Write every line of the records below as a numbered list, skipping any blank lines and leaving out the pictures.
-- Start Data for this exercise --
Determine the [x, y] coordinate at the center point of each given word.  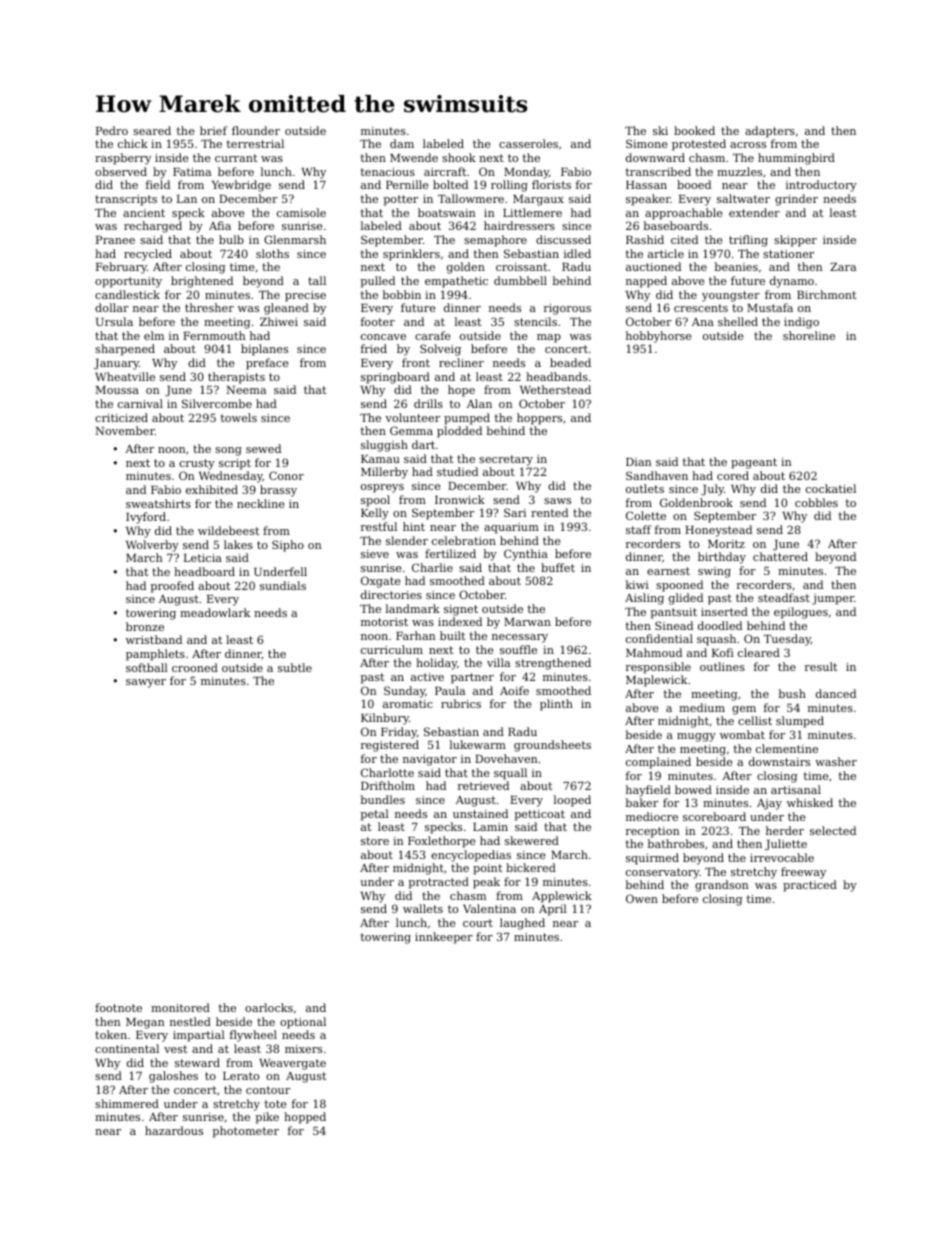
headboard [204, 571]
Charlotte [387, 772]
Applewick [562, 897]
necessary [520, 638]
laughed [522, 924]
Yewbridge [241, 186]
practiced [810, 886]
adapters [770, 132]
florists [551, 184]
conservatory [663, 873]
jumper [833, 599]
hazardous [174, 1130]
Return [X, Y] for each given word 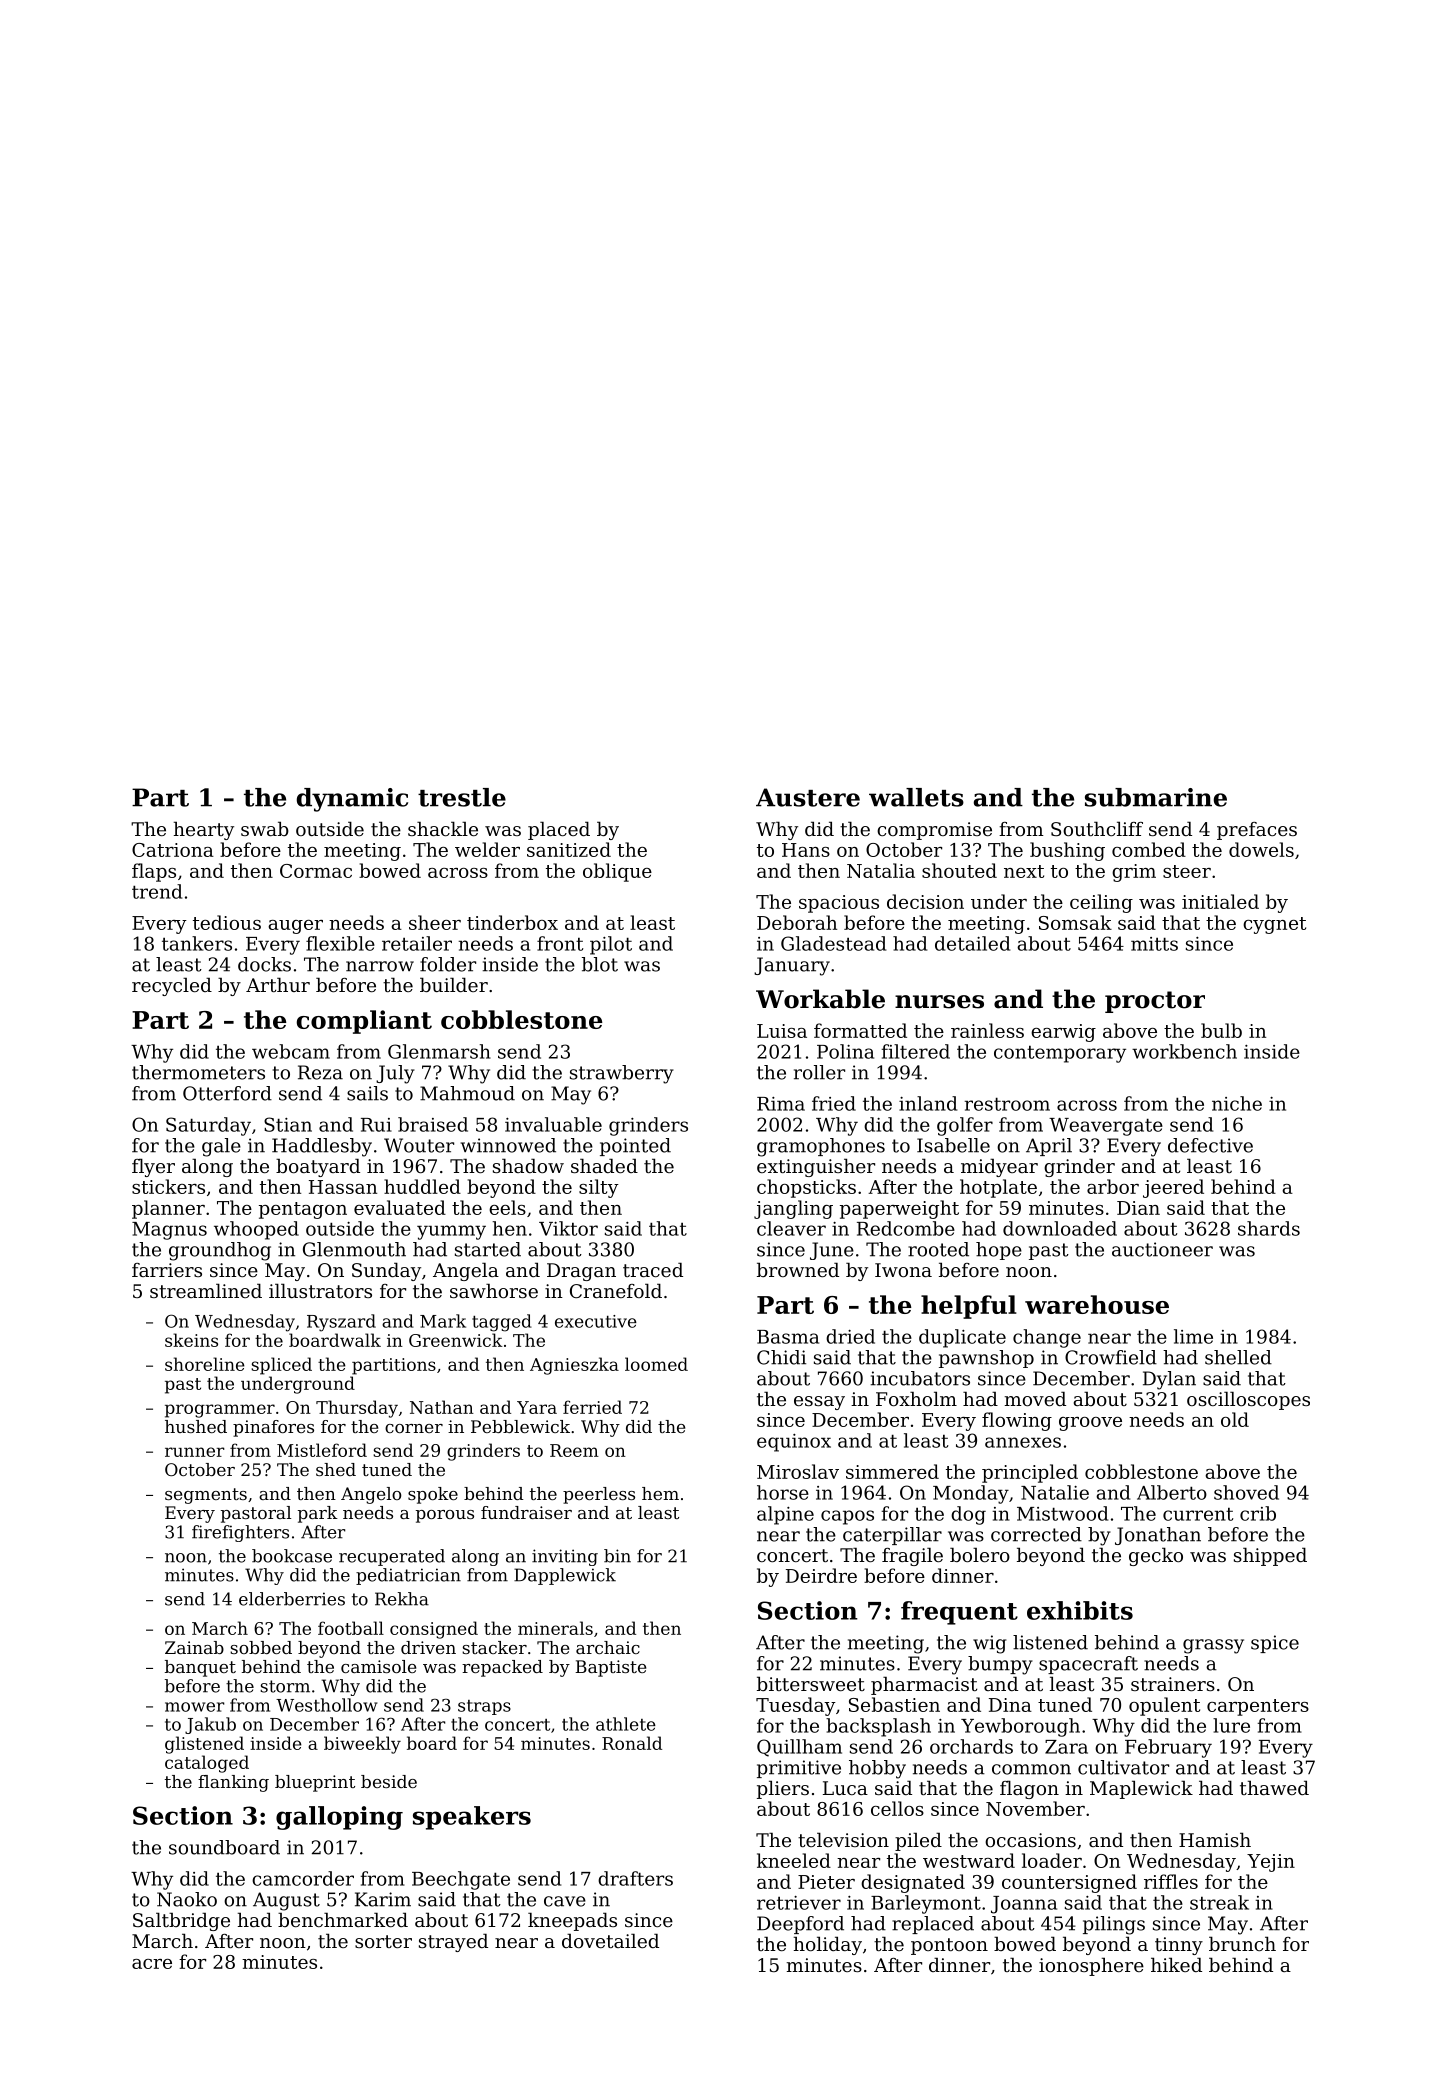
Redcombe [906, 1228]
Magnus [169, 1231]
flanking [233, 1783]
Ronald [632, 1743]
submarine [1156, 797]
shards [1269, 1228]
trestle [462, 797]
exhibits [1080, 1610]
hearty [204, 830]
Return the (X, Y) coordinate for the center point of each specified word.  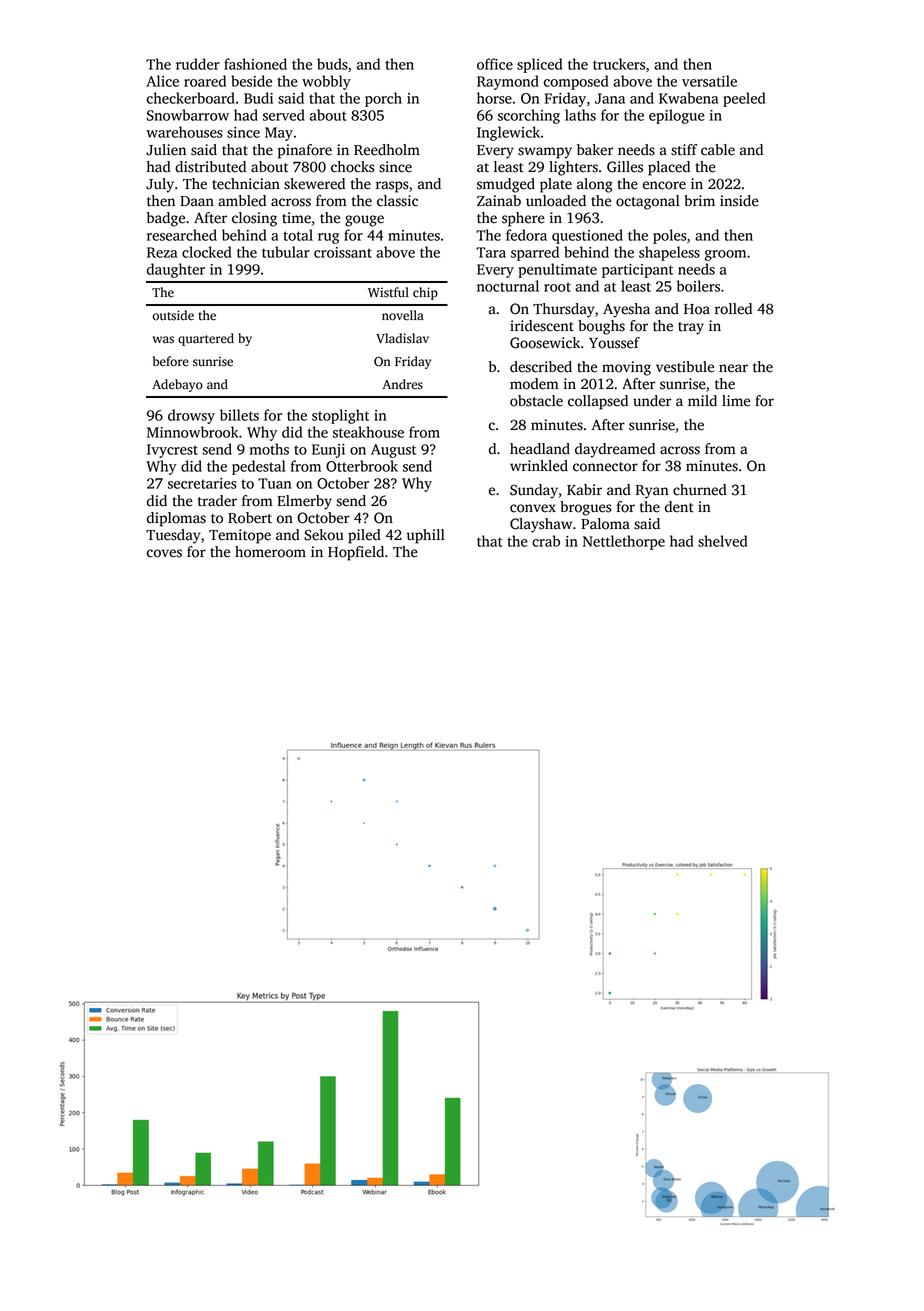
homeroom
-- End Data for this exercise --
## Output below
1. Determine the [x, y] coordinate at the center point of each given word.  
2. headboard [204, 571]
3. Charlotte [387, 772]
4. Applewick [562, 897]
5. necessary [520, 638]
6. laughed [522, 924]
7. Yewbridge [241, 186]
8. practiced [810, 886]
9. adapters [770, 132]
10. florists [551, 184]
11. conservatory [663, 873]
12. jumper [833, 599]
13. hazardous [174, 1130]
14. Return [X, Y] for each given word 
15. Redcombe [906, 1228]
16. Magnus [169, 1231]
17. flanking [233, 1783]
18. Ronald [632, 1743]
19. submarine [1156, 797]
20. shards [1269, 1228]
21. trestle [462, 797]
22. exhibits [1080, 1610]
23. hearty [204, 830]
24. Return the (X, Y) coordinate for the center point of each specified word.  
25. homeroom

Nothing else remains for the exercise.